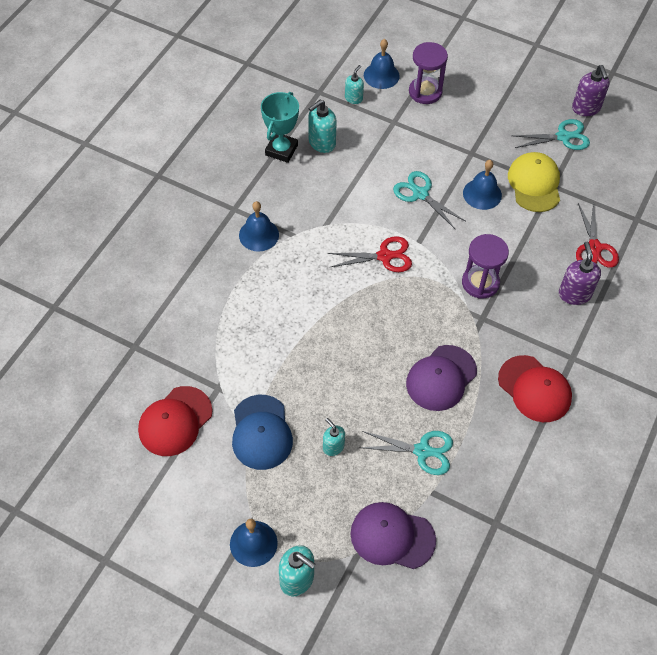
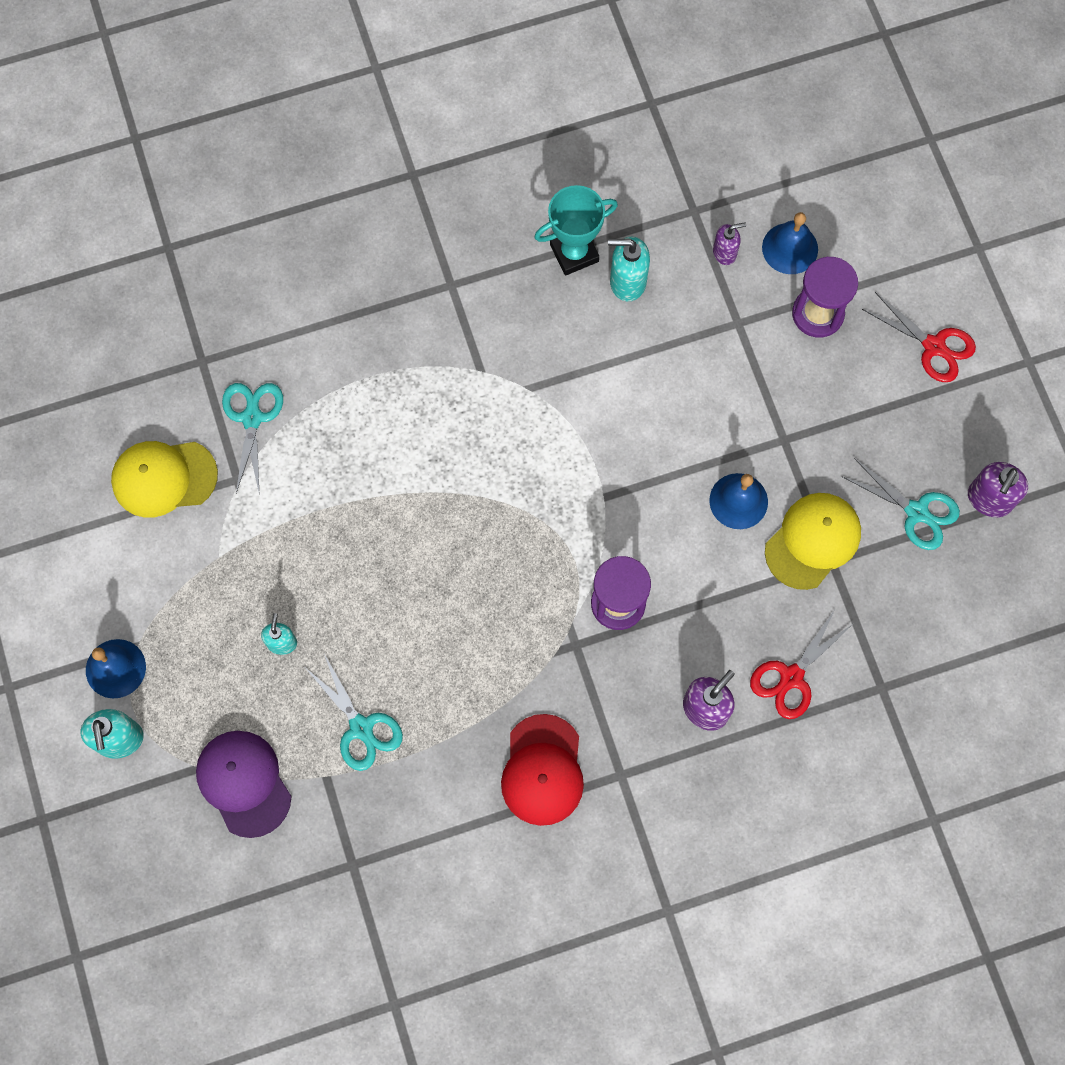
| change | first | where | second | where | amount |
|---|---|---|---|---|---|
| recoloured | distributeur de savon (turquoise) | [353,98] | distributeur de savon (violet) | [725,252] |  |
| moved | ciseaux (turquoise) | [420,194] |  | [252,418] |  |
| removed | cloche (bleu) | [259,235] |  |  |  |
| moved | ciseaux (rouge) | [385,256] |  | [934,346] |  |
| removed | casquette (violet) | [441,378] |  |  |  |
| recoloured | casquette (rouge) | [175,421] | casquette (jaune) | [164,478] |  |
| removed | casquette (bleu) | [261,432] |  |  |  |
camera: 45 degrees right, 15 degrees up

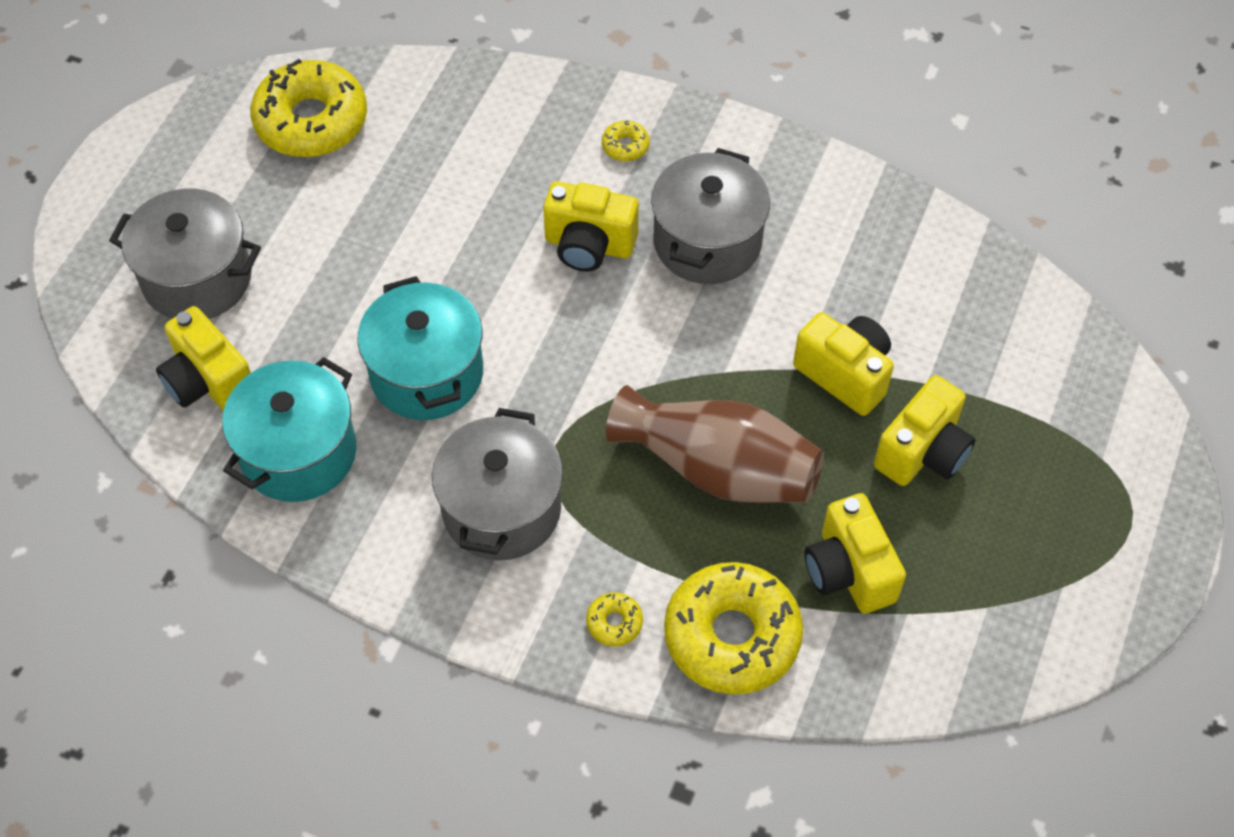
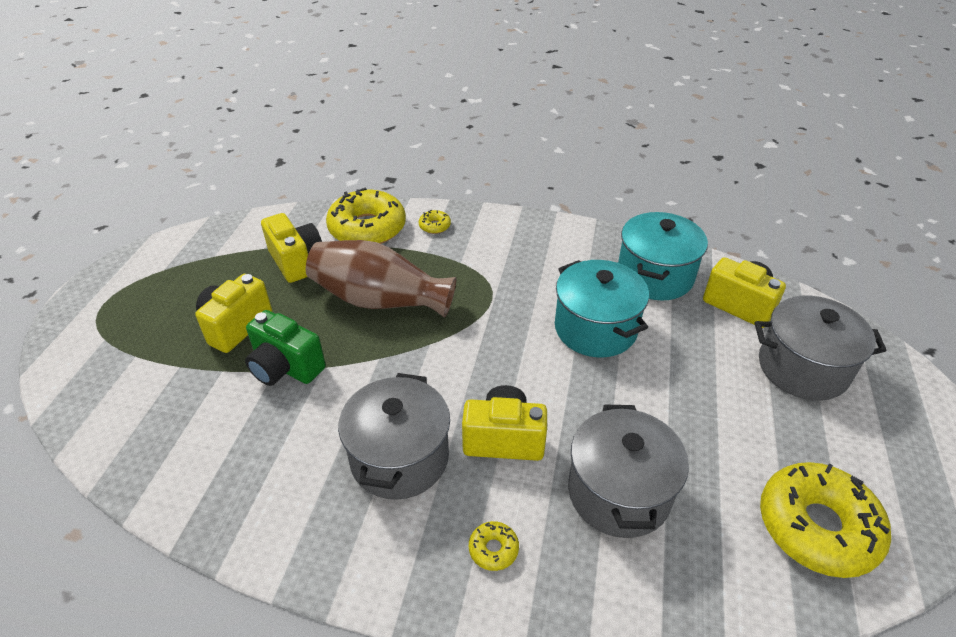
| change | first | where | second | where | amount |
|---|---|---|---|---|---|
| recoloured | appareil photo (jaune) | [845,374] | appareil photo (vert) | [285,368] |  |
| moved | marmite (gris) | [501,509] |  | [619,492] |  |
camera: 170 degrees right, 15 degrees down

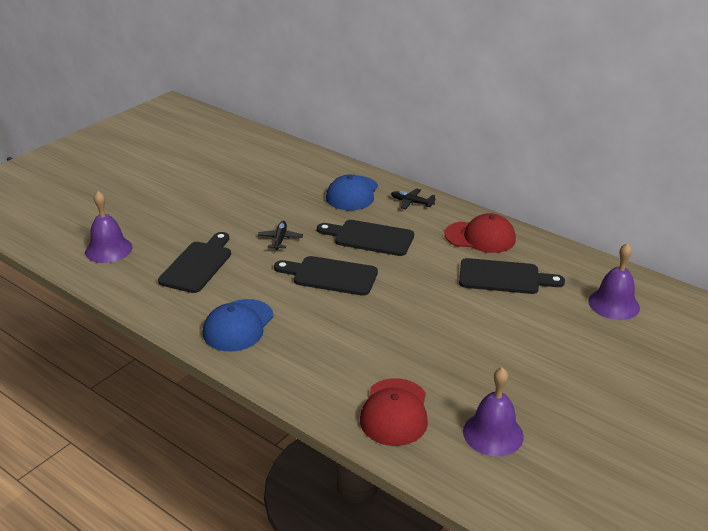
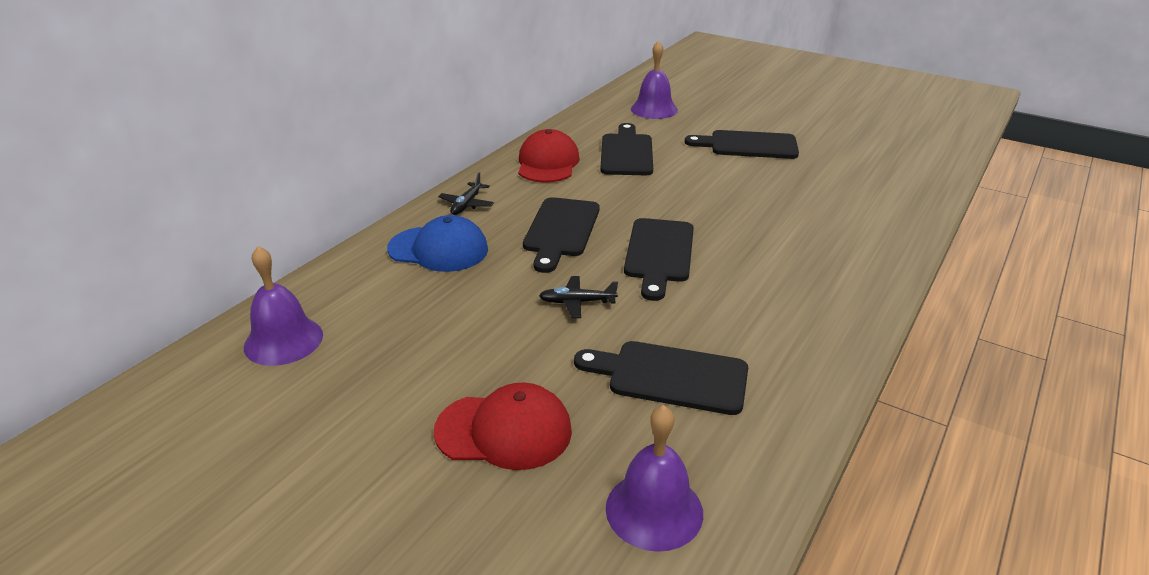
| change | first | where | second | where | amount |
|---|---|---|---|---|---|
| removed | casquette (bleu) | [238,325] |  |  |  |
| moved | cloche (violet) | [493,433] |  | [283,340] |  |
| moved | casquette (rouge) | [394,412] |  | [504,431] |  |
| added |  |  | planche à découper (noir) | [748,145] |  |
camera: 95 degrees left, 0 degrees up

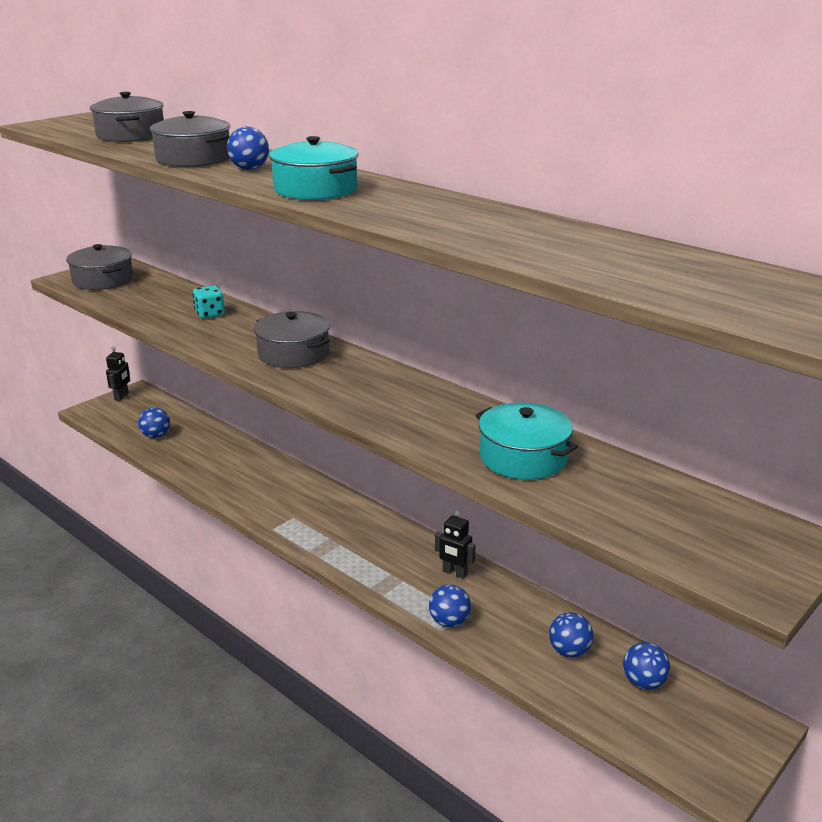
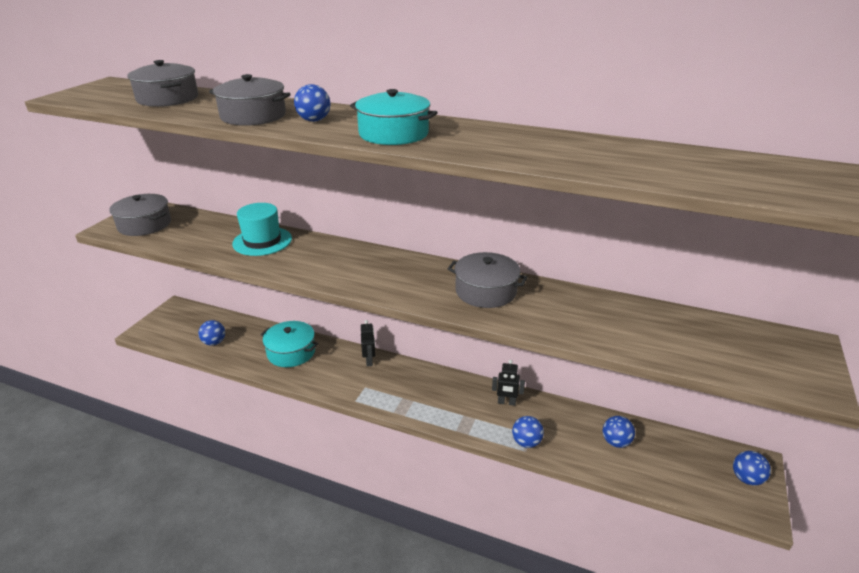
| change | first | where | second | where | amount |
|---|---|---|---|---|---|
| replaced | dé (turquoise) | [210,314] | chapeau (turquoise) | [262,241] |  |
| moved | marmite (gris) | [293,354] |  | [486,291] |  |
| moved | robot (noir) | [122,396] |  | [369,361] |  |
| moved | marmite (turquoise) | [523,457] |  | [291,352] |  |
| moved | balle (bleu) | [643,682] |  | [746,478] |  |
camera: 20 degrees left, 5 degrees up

◆ ◆ ◆

Isolate the lines above that contain the word "ciseaux" and copy them.

| moved | ciseaux (turquoise) | [420,194] |  | [252,418] |  |
| moved | ciseaux (rouge) | [385,256] |  | [934,346] |  |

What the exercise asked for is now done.